-- WHAT THE EXERCISE ASKS --
The data below should be restated word for word, with every picture omitted.
+---+
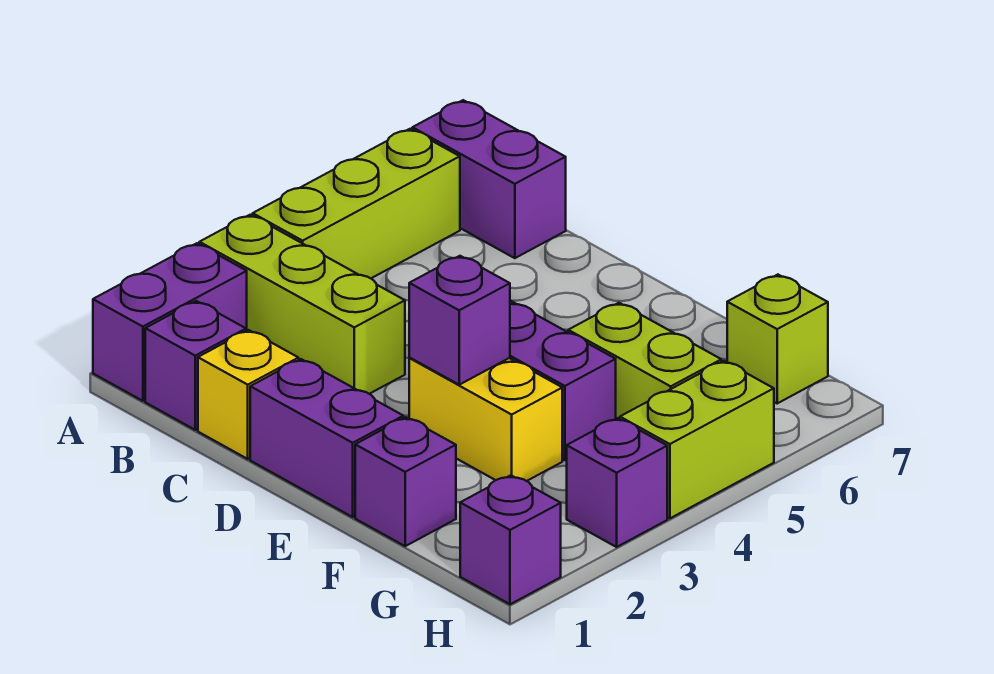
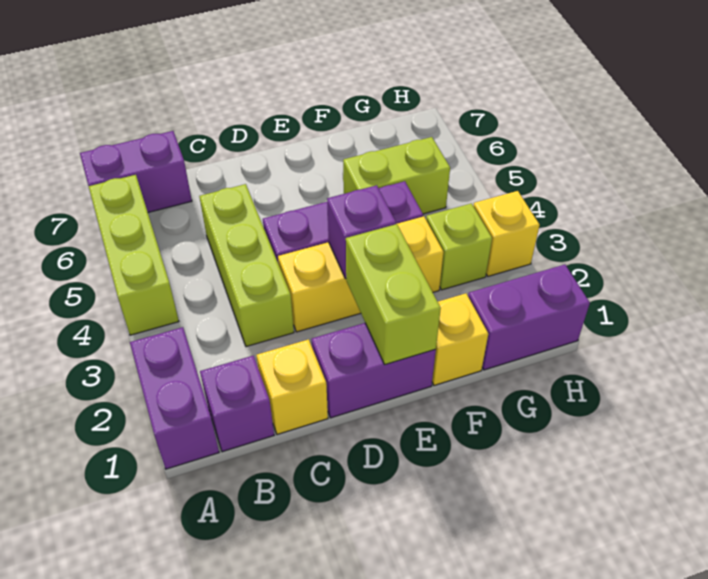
lime brick A3:C3 level 1 -> lime brick C3:C5 level 1
yellow brick E3:F3 level 1 -> yellow brick D3:F3 level 1
purple brick F1 level 1 -> yellow brick F1 level 1
lime brick G7 level 1 -> lime brick G3 level 1
purple brick H1 level 1 -> purple brick G1:H1 level 1
purple brick H3 level 1 -> yellow brick H3 level 1
lime brick H4:H5 level 1 -> lime brick E1:E2 level 2

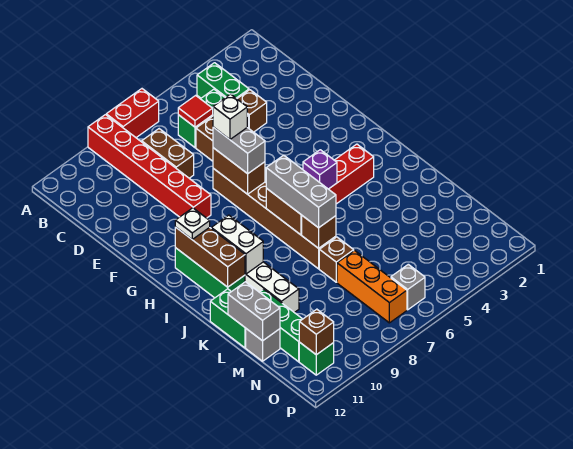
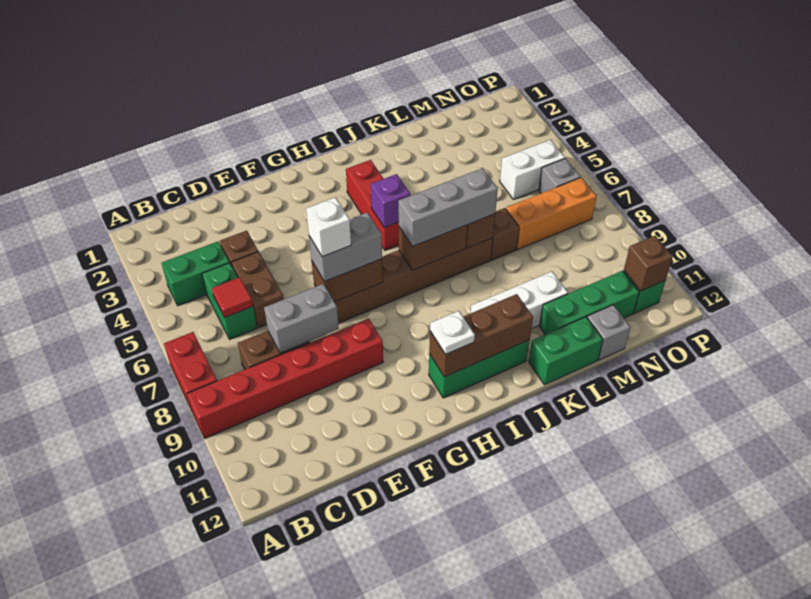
white brick I10:J10 level 2 -> white brick N5:O5 level 1
grey brick L12:M12 level 2 -> grey brick D8:E8 level 2

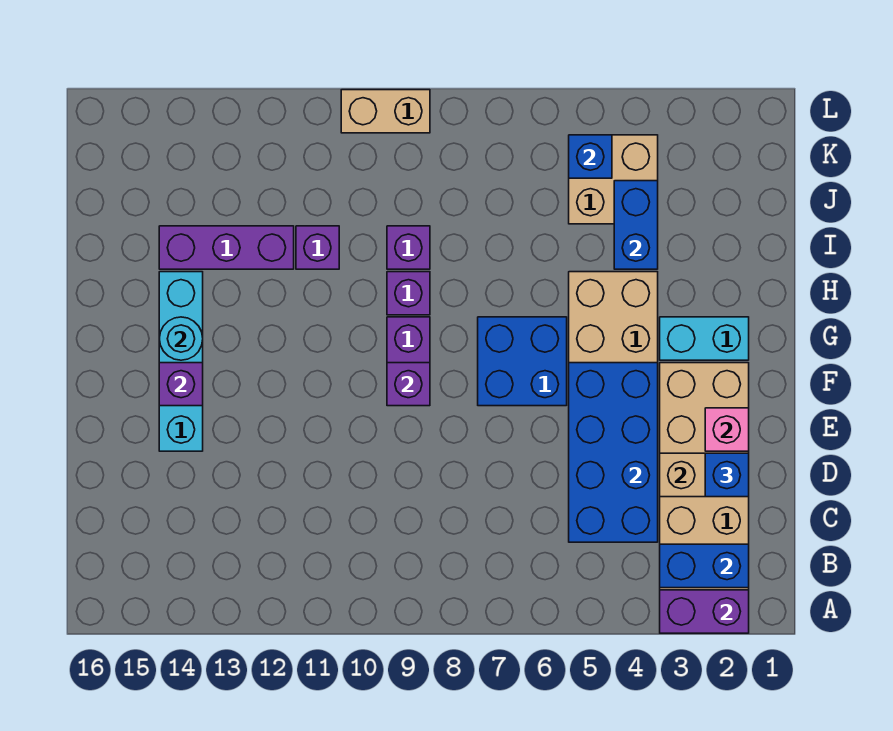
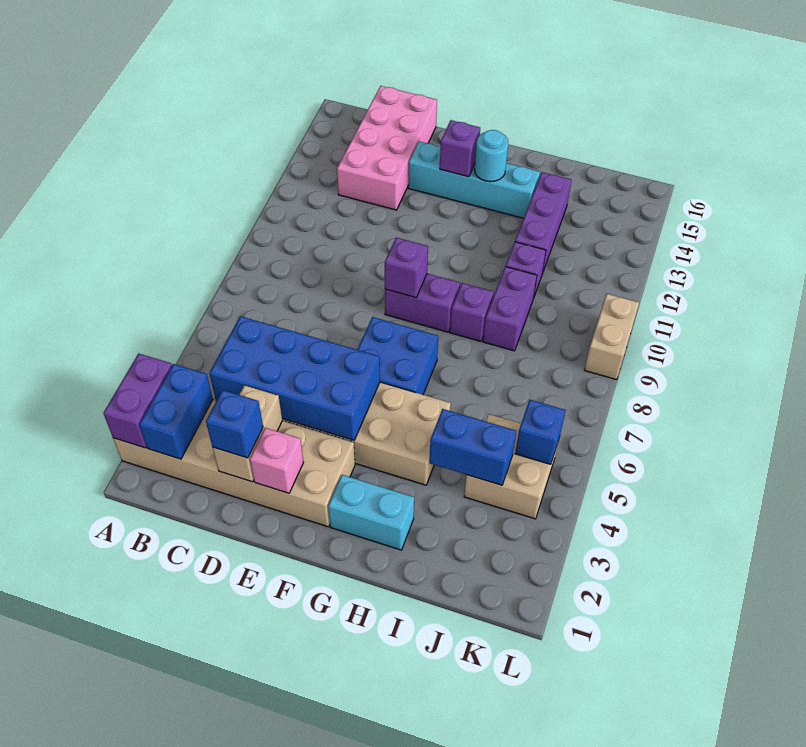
none -> pink brick C13:D16 level 1
cyan brick G2:G3 level 1 -> cyan brick G2:H2 level 1
purple brick I9 level 1 -> purple brick I9:I10 level 1

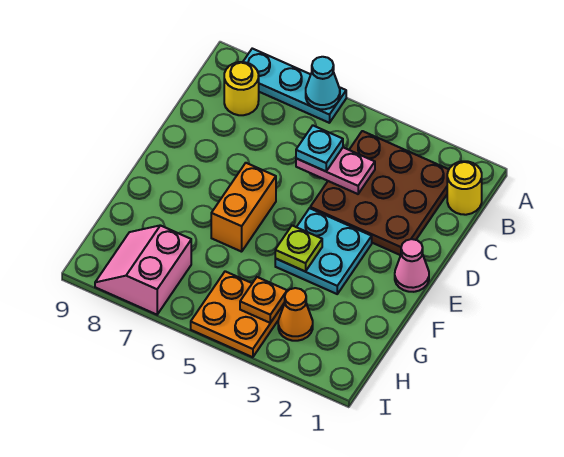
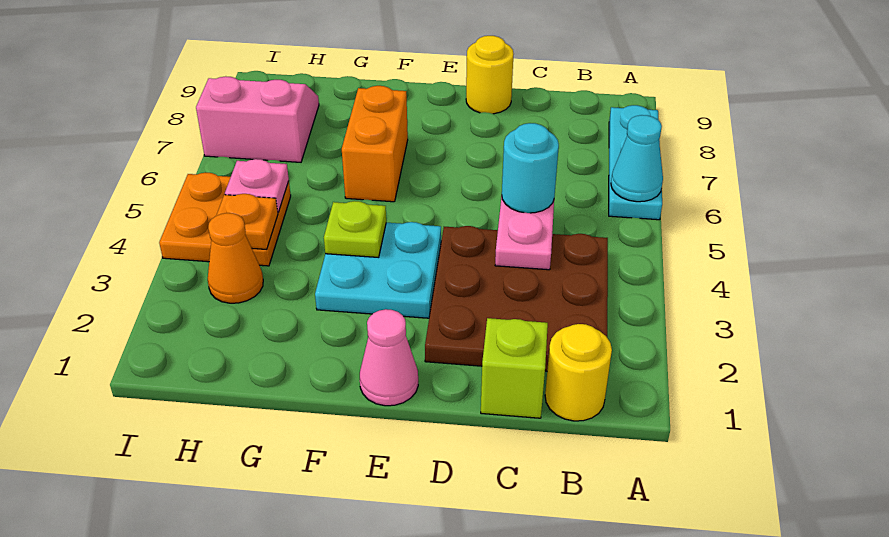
yellow round brick B8 level 1 -> yellow round brick D9 level 1
none -> lime brick C1 level 1
cyan plate C5 level 3 -> cyan round brick C5 level 3
orange brick E6:F6 level 1 -> orange brick F6:F7 level 1
none -> pink plate H5 level 2

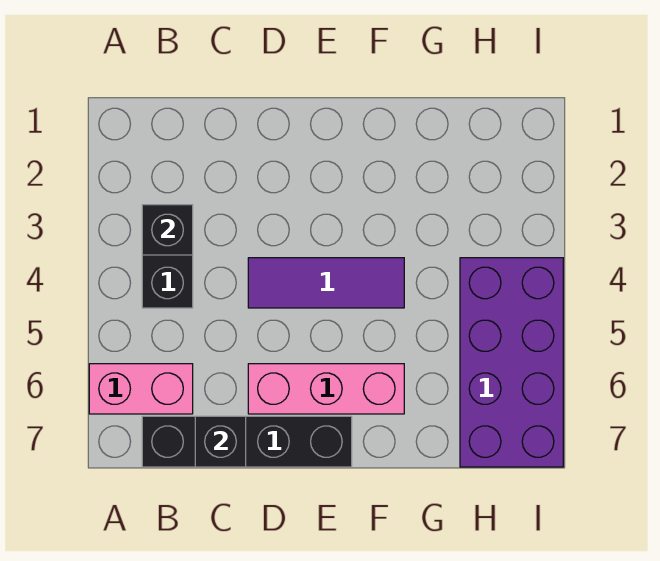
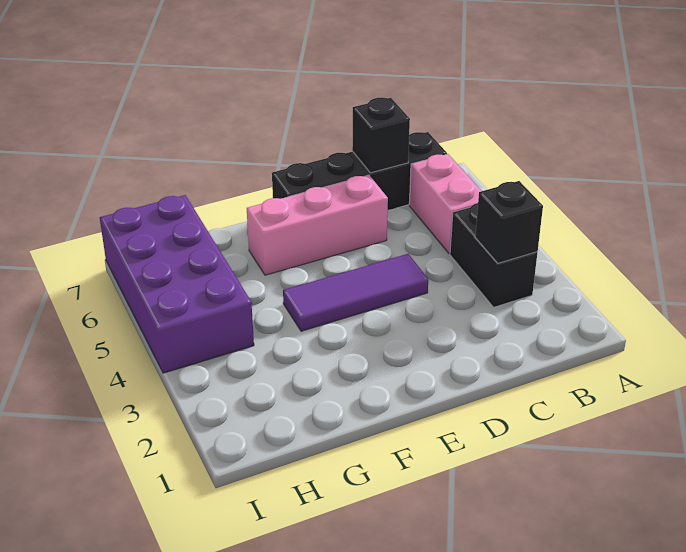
pink brick A6:B6 level 1 -> pink brick B5:B6 level 1

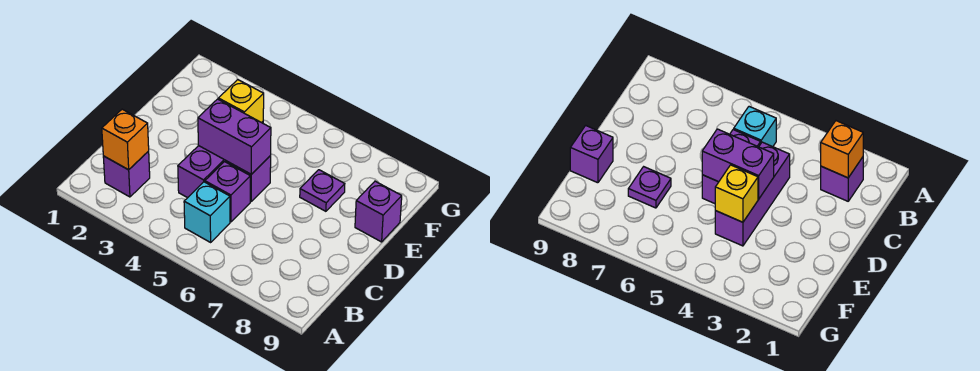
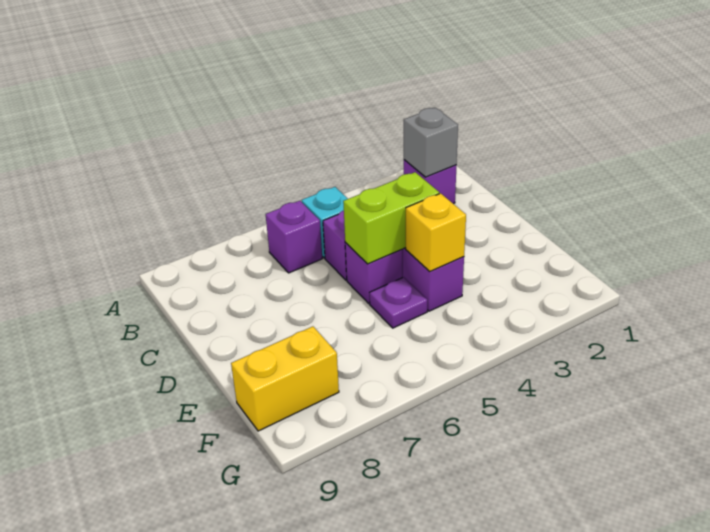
orange brick B2 level 2 -> grey brick B2 level 2
purple brick D4:D5 level 2 -> lime brick D4:D5 level 2
purple plate E7 level 1 -> purple plate E5 level 1
purple brick E9 level 1 -> purple brick B6 level 1
none -> yellow brick F8:F9 level 1

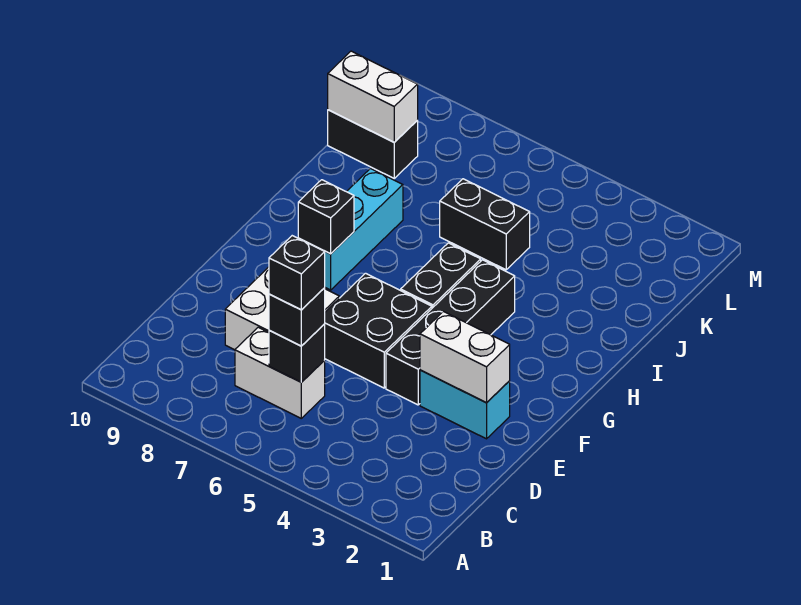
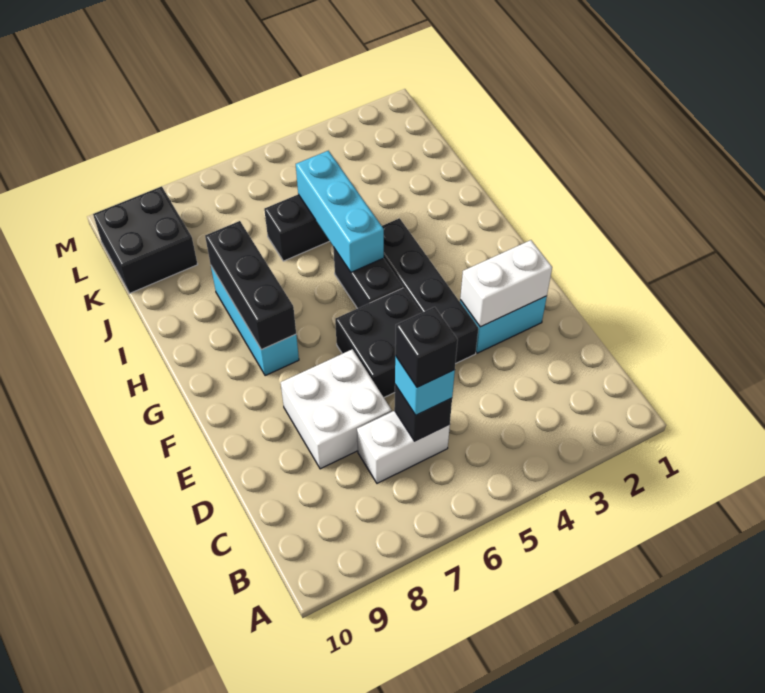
black brick C6 level 3 -> cyan brick C6 level 3
black brick G8 level 2 -> black brick G8:I8 level 2
none -> cyan brick H5:J5 level 2
black brick K9:K10 level 1 -> black brick K9:L10 level 1
white brick K9:K10 level 2 -> none

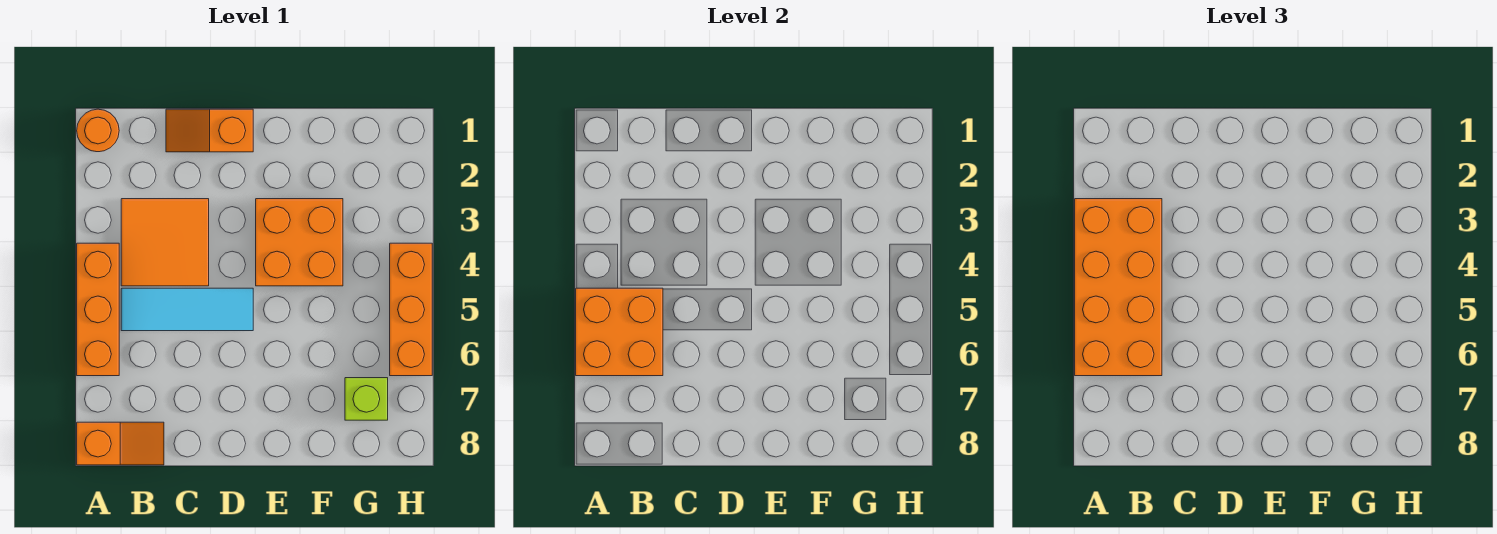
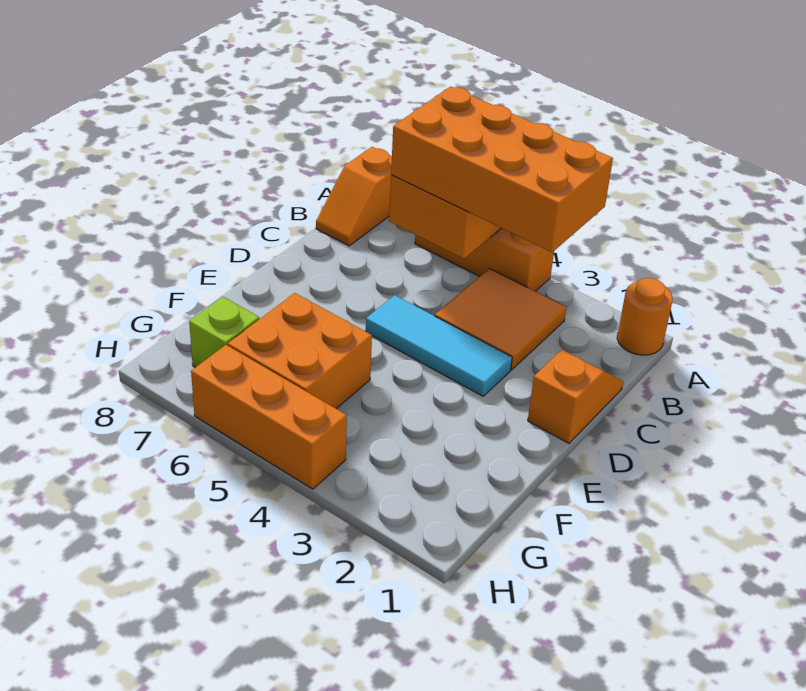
cyan tile B5:D5 level 1 -> cyan tile D3:D5 level 1
orange brick E3:F4 level 1 -> orange brick F5:G6 level 1

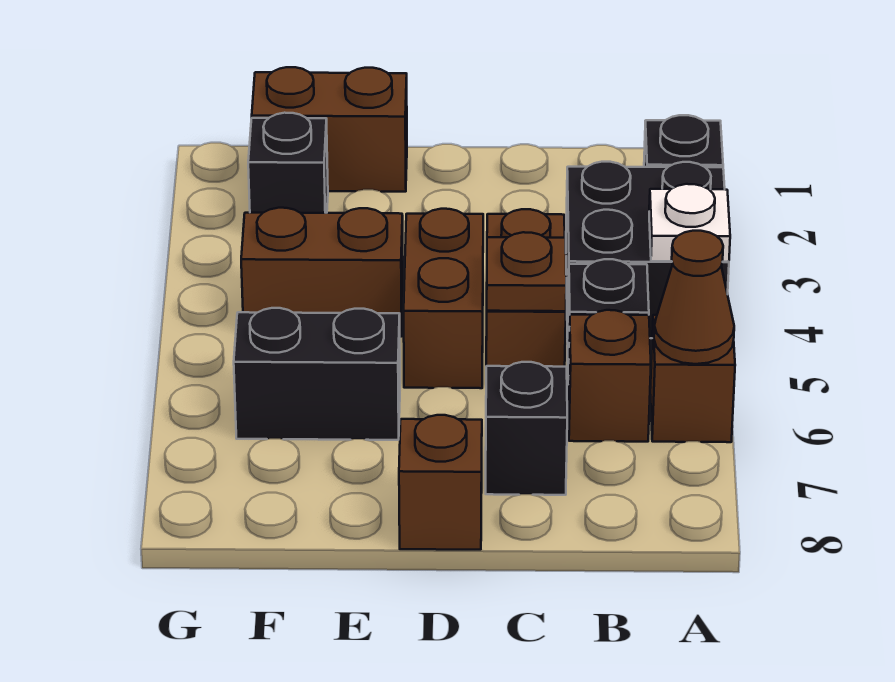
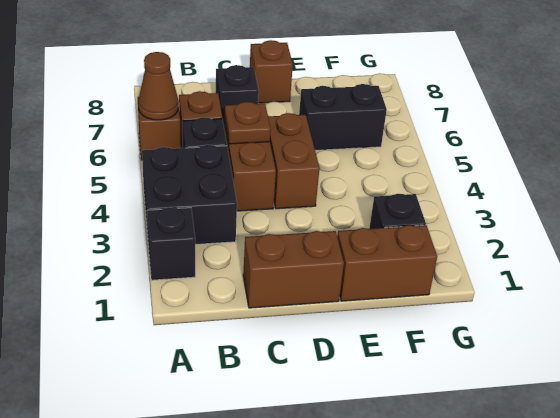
white plate A4 level 2 -> none
brown brick E4:F4 level 1 -> brown brick C1:D1 level 1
+---+
-- EXERCISE RESULT --
lime brick A3:C3 level 1 -> lime brick C3:C5 level 1
yellow brick E3:F3 level 1 -> yellow brick D3:F3 level 1
purple brick F1 level 1 -> yellow brick F1 level 1
lime brick G7 level 1 -> lime brick G3 level 1
purple brick H1 level 1 -> purple brick G1:H1 level 1
purple brick H3 level 1 -> yellow brick H3 level 1
lime brick H4:H5 level 1 -> lime brick E1:E2 level 2

white brick I10:J10 level 2 -> white brick N5:O5 level 1
grey brick L12:M12 level 2 -> grey brick D8:E8 level 2

none -> pink brick C13:D16 level 1
cyan brick G2:G3 level 1 -> cyan brick G2:H2 level 1
purple brick I9 level 1 -> purple brick I9:I10 level 1

yellow round brick B8 level 1 -> yellow round brick D9 level 1
none -> lime brick C1 level 1
cyan plate C5 level 3 -> cyan round brick C5 level 3
orange brick E6:F6 level 1 -> orange brick F6:F7 level 1
none -> pink plate H5 level 2

pink brick A6:B6 level 1 -> pink brick B5:B6 level 1

orange brick B2 level 2 -> grey brick B2 level 2
purple brick D4:D5 level 2 -> lime brick D4:D5 level 2
purple plate E7 level 1 -> purple plate E5 level 1
purple brick E9 level 1 -> purple brick B6 level 1
none -> yellow brick F8:F9 level 1

black brick C6 level 3 -> cyan brick C6 level 3
black brick G8 level 2 -> black brick G8:I8 level 2
none -> cyan brick H5:J5 level 2
black brick K9:K10 level 1 -> black brick K9:L10 level 1
white brick K9:K10 level 2 -> none

cyan tile B5:D5 level 1 -> cyan tile D3:D5 level 1
orange brick E3:F4 level 1 -> orange brick F5:G6 level 1

white plate A4 level 2 -> none
brown brick E4:F4 level 1 -> brown brick C1:D1 level 1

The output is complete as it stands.